# WHAT IS REQUIRED:
Output the listing exactly as written, apart from its pictures.

# AVAILABLE DATA:
____________

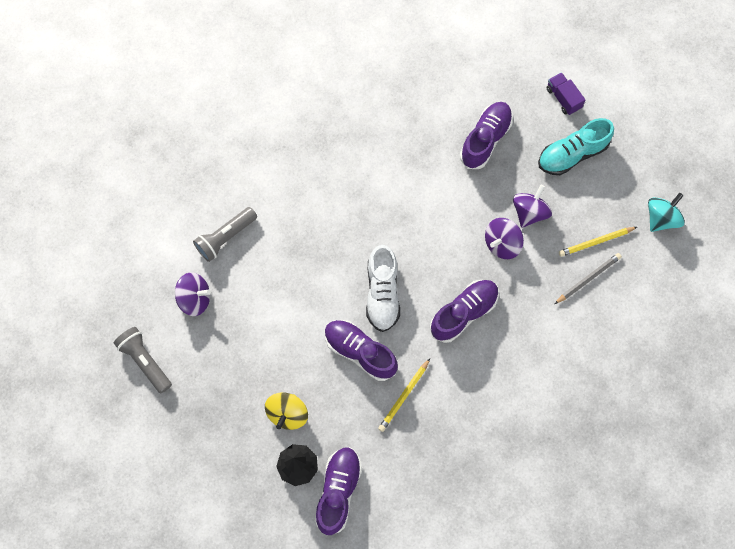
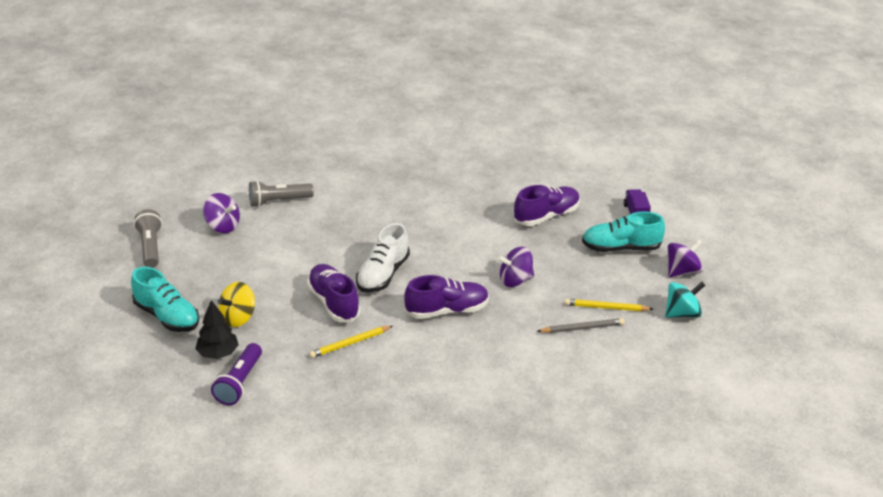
camera: 25 degrees right, 35 degrees down
(223, 444) = (167, 316): none -> turquoise shoe
(338, 491) = (239, 383): purple shoe -> purple flashlight
(529, 212) = (555, 269): purple spinning top -> purple spinning top (682, 271)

____________

# ANSWER SPACE:
camera: 25 degrees right, 35 degrees down
(223, 444) = (167, 316): none -> turquoise shoe
(338, 491) = (239, 383): purple shoe -> purple flashlight
(529, 212) = (555, 269): purple spinning top -> purple spinning top (682, 271)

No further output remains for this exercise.